*Written instruction*: Write out the following lines word for word, leaving out the picture.

*Information supplied*:
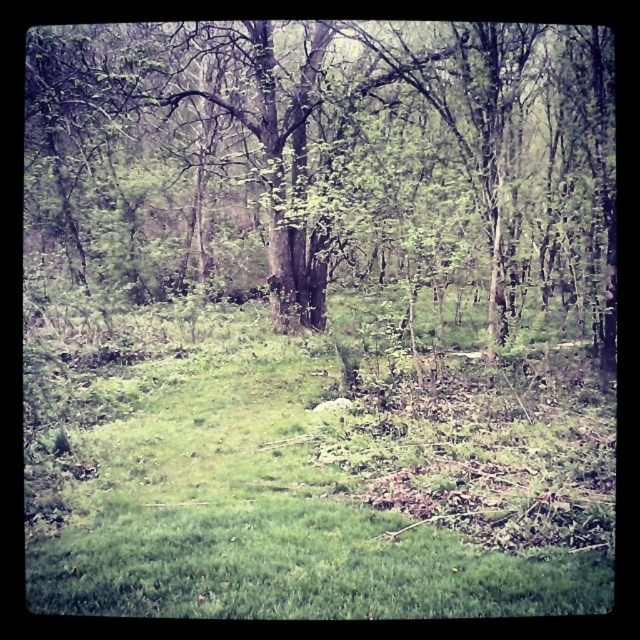
Question: Which point appears farthest from the camera in this image?

Choices:
 (A) (477, 208)
 (B) (481, 364)

Answer: (B)

Question: Can you confirm if green grassy at center is thinner than green leafy tree at center?

Choices:
 (A) no
 (B) yes

Answer: (B)

Question: Is green grassy at center further to the viewer compared to green leafy tree at center?

Choices:
 (A) no
 (B) yes

Answer: (A)

Question: Is green grassy at center thinner than green leafy tree at center?

Choices:
 (A) no
 (B) yes

Answer: (B)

*Finished exercise*:
Question: Which point appears farthest from the camera in this image?

Choices:
 (A) (477, 208)
 (B) (481, 364)

Answer: (B)

Question: Can you confirm if green grassy at center is thinner than green leafy tree at center?

Choices:
 (A) no
 (B) yes

Answer: (B)

Question: Is green grassy at center further to the viewer compared to green leafy tree at center?

Choices:
 (A) no
 (B) yes

Answer: (A)

Question: Is green grassy at center thinner than green leafy tree at center?

Choices:
 (A) no
 (B) yes

Answer: (B)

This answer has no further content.